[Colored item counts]
□ □ □ □
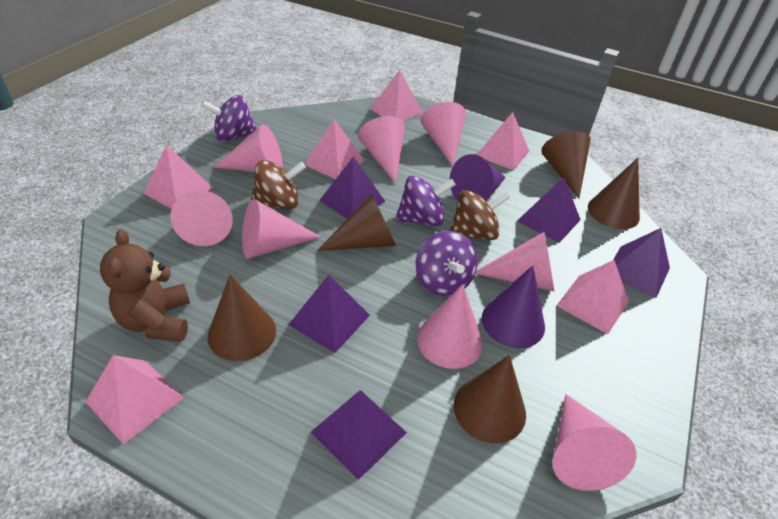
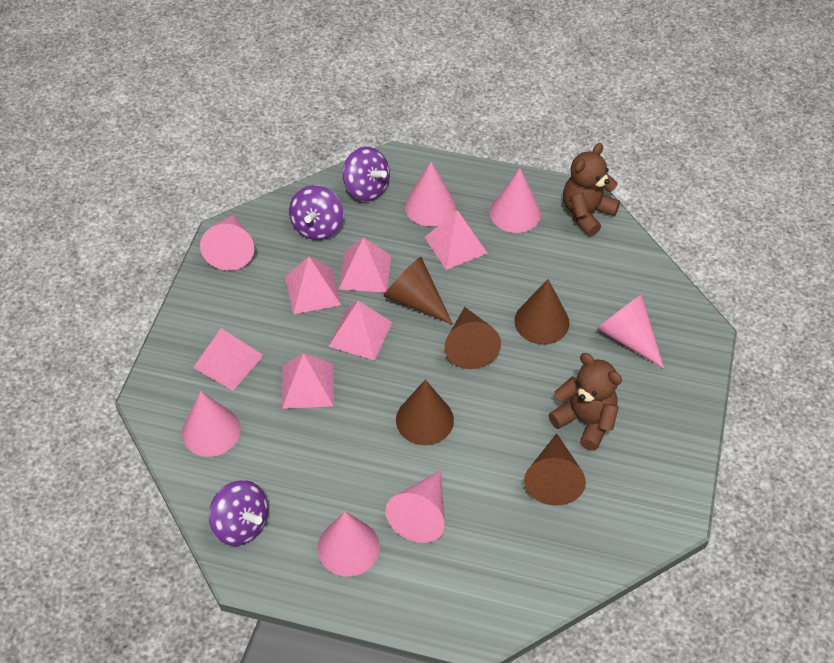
brown spinning top: [251,160,306,210] [450,190,510,240] = 2 -> none = 0
brown teddy bear: [100,229,190,342] = 1 -> [548,353,622,451] [563,143,620,236] = 2
pink cone: [170,190,233,246] [213,125,283,172] [242,199,321,259] [358,116,405,184] [417,284,483,369] [421,102,466,166] [476,231,555,292] [552,394,636,491] = 8 -> [182,391,241,457] [200,215,254,271] [317,511,380,577] [385,470,445,543] [405,162,456,226] [490,168,541,233] [597,294,664,368] = 7
purple cone: [450,154,506,201] [482,265,545,348] = 2 -> none = 0
purple pyramid: [289,275,370,353] [311,390,407,480] [319,157,385,219] [517,177,581,243] [613,228,670,298] = 5 -> none = 0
□ □ □ □
Task:
Repeat every record above exactly. The pictures do not belong in the copy.

Response:
brown spinning top: [251,160,306,210] [450,190,510,240] = 2 -> none = 0
brown teddy bear: [100,229,190,342] = 1 -> [548,353,622,451] [563,143,620,236] = 2
pink cone: [170,190,233,246] [213,125,283,172] [242,199,321,259] [358,116,405,184] [417,284,483,369] [421,102,466,166] [476,231,555,292] [552,394,636,491] = 8 -> [182,391,241,457] [200,215,254,271] [317,511,380,577] [385,470,445,543] [405,162,456,226] [490,168,541,233] [597,294,664,368] = 7
purple cone: [450,154,506,201] [482,265,545,348] = 2 -> none = 0
purple pyramid: [289,275,370,353] [311,390,407,480] [319,157,385,219] [517,177,581,243] [613,228,670,298] = 5 -> none = 0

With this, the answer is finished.